(Study material begins)
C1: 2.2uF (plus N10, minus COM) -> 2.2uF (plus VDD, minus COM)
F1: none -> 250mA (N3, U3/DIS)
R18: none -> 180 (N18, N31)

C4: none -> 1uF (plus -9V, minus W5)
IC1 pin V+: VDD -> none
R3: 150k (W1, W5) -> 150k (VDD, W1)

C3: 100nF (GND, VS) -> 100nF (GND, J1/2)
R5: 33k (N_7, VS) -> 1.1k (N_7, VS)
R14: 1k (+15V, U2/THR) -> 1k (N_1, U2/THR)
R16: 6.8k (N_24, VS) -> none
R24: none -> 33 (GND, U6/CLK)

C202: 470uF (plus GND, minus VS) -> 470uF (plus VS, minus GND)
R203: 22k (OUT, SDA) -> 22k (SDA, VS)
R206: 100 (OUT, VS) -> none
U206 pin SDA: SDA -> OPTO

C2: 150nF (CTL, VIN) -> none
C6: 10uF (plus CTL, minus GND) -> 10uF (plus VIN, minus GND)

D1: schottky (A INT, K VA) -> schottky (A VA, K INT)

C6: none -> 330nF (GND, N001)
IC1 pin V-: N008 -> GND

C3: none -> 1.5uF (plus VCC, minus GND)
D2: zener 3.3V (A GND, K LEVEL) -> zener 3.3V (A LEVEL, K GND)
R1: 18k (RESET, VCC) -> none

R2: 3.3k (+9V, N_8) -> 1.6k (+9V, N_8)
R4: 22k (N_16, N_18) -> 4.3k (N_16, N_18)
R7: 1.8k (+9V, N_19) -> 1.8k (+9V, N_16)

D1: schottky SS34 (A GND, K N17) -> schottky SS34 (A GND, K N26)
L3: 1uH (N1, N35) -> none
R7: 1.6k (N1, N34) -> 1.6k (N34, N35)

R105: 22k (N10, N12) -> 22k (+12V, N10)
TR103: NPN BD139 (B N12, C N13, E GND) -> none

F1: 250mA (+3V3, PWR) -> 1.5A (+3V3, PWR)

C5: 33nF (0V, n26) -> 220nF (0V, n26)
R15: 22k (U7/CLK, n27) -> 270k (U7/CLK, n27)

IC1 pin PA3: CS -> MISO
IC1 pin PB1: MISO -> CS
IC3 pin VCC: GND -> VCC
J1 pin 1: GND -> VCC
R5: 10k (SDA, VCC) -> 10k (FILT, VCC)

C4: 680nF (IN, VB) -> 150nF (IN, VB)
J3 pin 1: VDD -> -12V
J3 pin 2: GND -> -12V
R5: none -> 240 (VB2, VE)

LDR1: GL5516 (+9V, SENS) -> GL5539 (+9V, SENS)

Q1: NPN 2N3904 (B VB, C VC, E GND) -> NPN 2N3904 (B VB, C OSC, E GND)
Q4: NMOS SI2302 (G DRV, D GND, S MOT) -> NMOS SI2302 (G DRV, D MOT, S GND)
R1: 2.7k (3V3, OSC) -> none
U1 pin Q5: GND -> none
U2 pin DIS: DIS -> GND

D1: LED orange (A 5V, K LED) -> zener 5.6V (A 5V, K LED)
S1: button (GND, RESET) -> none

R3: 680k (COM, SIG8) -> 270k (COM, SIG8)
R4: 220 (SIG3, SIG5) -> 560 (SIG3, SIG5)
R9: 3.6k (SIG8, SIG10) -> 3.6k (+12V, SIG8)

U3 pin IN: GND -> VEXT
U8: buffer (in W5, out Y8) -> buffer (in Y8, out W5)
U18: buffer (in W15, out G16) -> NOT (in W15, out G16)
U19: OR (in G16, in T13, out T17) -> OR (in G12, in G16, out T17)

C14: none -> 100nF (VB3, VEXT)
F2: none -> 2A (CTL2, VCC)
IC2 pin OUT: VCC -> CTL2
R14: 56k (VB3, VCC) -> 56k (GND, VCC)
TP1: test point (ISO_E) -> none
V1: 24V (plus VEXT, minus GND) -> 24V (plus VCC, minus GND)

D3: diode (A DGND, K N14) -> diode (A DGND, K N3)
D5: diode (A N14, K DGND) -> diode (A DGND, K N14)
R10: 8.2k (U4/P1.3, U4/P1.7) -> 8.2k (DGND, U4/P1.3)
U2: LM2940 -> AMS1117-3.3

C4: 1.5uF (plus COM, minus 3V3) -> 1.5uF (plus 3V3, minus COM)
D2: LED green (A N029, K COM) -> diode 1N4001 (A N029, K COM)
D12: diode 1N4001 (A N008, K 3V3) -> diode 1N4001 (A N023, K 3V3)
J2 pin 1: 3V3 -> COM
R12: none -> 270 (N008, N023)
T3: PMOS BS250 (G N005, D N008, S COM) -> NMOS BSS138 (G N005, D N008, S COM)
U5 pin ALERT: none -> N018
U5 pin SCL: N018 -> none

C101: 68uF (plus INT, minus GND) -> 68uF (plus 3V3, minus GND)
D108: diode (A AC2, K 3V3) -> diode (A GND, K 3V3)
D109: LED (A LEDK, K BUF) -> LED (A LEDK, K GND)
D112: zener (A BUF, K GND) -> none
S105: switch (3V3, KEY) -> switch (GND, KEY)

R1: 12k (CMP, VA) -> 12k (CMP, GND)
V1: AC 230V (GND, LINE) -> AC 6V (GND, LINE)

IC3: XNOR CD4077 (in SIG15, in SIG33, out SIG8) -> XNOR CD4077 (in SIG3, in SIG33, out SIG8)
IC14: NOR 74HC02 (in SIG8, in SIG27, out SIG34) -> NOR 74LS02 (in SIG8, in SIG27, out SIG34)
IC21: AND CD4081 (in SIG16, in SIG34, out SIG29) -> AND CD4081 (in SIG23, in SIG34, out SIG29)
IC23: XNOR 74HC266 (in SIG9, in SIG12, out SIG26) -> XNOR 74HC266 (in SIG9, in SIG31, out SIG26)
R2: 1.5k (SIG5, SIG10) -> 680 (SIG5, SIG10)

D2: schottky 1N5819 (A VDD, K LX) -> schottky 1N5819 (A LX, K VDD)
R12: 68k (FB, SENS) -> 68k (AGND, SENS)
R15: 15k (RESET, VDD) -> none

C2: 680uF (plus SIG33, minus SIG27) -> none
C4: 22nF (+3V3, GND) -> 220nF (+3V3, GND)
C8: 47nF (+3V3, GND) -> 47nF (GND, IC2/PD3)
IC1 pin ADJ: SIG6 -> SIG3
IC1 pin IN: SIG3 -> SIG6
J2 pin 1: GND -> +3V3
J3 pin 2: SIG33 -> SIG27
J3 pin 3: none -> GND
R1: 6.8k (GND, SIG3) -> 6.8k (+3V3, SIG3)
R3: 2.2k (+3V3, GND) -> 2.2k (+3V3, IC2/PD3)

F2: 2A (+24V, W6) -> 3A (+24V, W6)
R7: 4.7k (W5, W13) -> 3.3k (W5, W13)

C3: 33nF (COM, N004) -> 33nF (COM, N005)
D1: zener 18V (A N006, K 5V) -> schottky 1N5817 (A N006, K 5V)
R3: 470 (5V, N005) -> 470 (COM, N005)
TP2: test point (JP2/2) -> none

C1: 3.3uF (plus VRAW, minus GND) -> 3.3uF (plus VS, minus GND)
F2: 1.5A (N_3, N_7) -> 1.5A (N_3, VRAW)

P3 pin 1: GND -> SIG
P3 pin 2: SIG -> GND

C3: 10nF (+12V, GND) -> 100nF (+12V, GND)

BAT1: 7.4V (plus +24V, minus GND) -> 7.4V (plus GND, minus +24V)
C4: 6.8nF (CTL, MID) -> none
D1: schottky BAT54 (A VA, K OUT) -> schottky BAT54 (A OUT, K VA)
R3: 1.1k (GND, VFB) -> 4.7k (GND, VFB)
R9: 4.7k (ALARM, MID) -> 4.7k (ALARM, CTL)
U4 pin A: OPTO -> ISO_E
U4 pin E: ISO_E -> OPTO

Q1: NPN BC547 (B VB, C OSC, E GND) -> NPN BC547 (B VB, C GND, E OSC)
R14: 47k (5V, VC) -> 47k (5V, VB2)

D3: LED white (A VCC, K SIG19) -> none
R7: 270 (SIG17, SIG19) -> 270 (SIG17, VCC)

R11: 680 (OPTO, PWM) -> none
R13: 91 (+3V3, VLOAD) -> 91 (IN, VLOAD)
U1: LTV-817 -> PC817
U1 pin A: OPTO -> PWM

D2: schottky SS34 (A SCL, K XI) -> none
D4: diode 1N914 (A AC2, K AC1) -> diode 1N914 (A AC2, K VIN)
(Study material ends)
:: Task item ::
Looking at the data above, return every line from the one with "V1: 24V (plus" down to the one with "C101: 68uF (plus", exactly and inclusively.

:: Written answer ::
V1: 24V (plus VEXT, minus GND) -> 24V (plus VCC, minus GND)

D3: diode (A DGND, K N14) -> diode (A DGND, K N3)
D5: diode (A N14, K DGND) -> diode (A DGND, K N14)
R10: 8.2k (U4/P1.3, U4/P1.7) -> 8.2k (DGND, U4/P1.3)
U2: LM2940 -> AMS1117-3.3

C4: 1.5uF (plus COM, minus 3V3) -> 1.5uF (plus 3V3, minus COM)
D2: LED green (A N029, K COM) -> diode 1N4001 (A N029, K COM)
D12: diode 1N4001 (A N008, K 3V3) -> diode 1N4001 (A N023, K 3V3)
J2 pin 1: 3V3 -> COM
R12: none -> 270 (N008, N023)
T3: PMOS BS250 (G N005, D N008, S COM) -> NMOS BSS138 (G N005, D N008, S COM)
U5 pin ALERT: none -> N018
U5 pin SCL: N018 -> none

C101: 68uF (plus INT, minus GND) -> 68uF (plus 3V3, minus GND)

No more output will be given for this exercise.